Given information below:

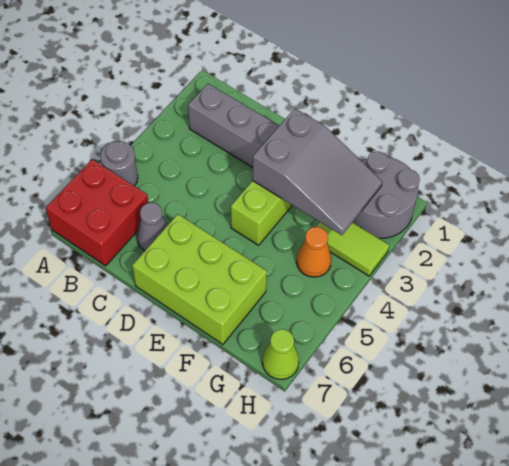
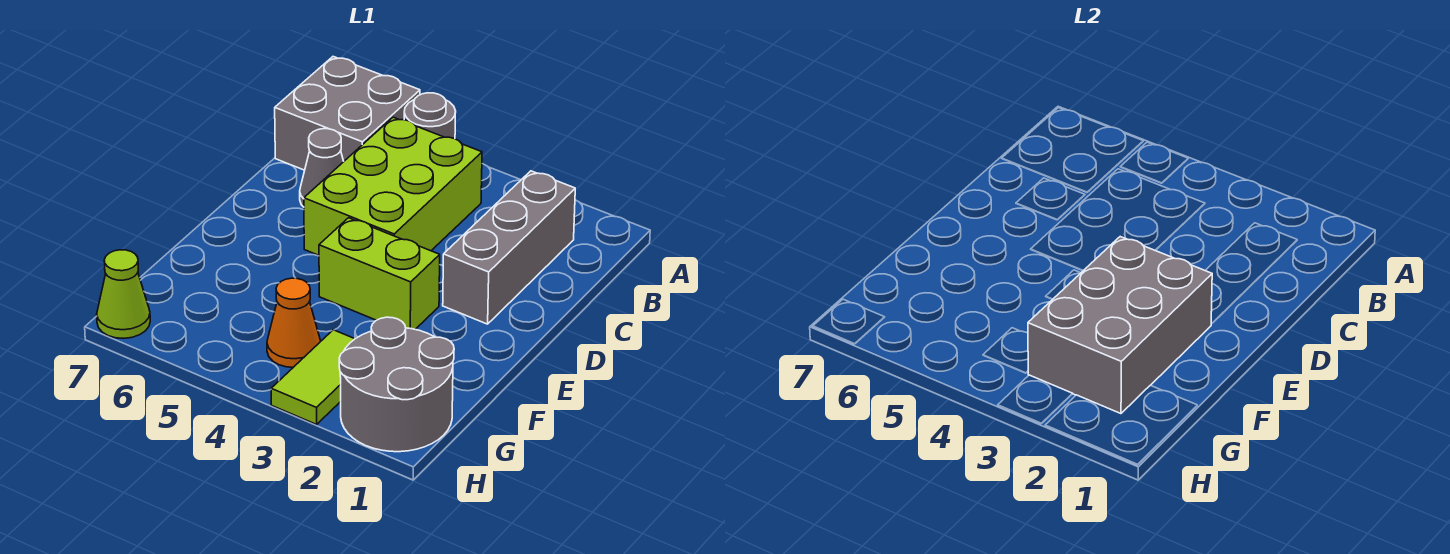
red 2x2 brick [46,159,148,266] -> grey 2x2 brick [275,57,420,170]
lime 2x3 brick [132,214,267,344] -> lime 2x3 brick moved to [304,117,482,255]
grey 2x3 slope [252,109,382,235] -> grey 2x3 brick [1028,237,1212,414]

End of Given information.
Given information below:

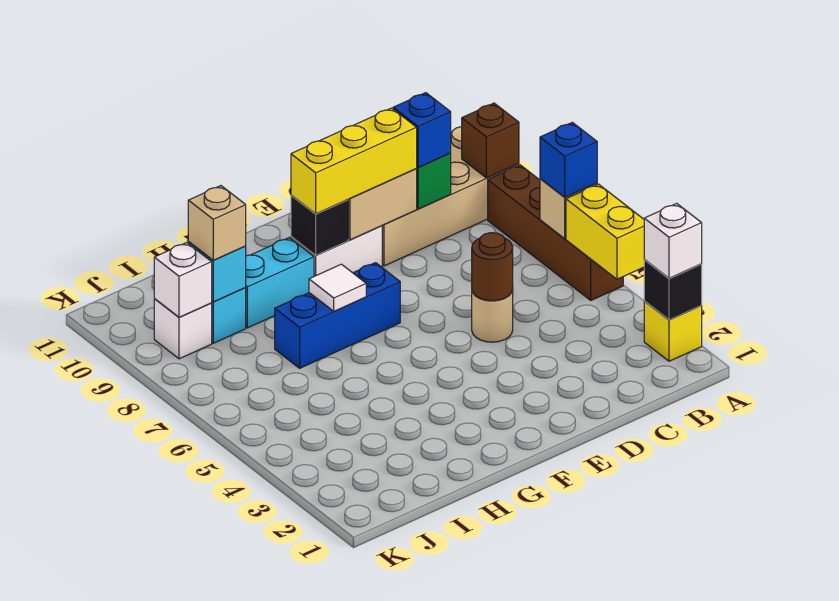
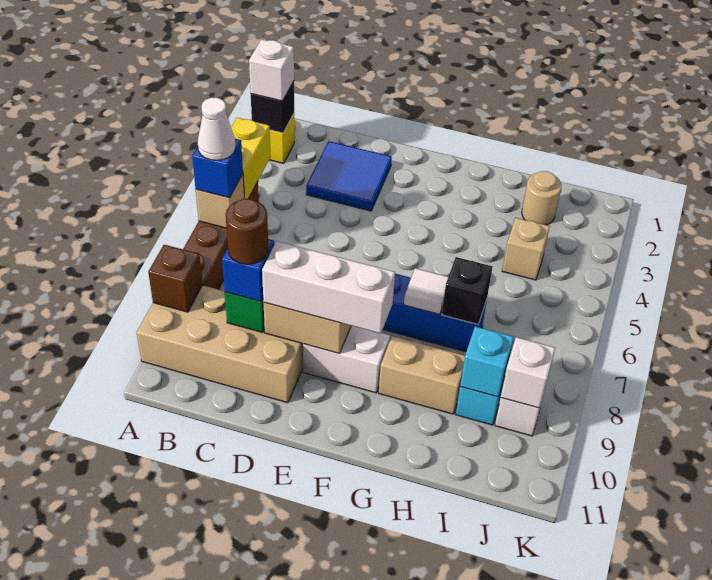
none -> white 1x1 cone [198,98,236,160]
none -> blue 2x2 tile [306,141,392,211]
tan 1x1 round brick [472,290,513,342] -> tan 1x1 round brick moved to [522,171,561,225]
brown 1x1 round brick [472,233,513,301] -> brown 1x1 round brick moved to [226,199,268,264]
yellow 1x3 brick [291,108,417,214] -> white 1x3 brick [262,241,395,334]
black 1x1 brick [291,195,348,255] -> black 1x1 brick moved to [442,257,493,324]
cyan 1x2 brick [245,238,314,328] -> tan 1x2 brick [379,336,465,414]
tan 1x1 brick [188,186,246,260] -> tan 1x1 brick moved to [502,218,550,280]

End of Given information.

▸ Task item
Return a word-for-word copy of the lines above from the one holding "cyan 1x2 brick" through the one holding "tan 1x1 brick [188,186,246,260]", with both of them included and nothing besides.

▸ Result
cyan 1x2 brick [245,238,314,328] -> tan 1x2 brick [379,336,465,414]
tan 1x1 brick [188,186,246,260] -> tan 1x1 brick moved to [502,218,550,280]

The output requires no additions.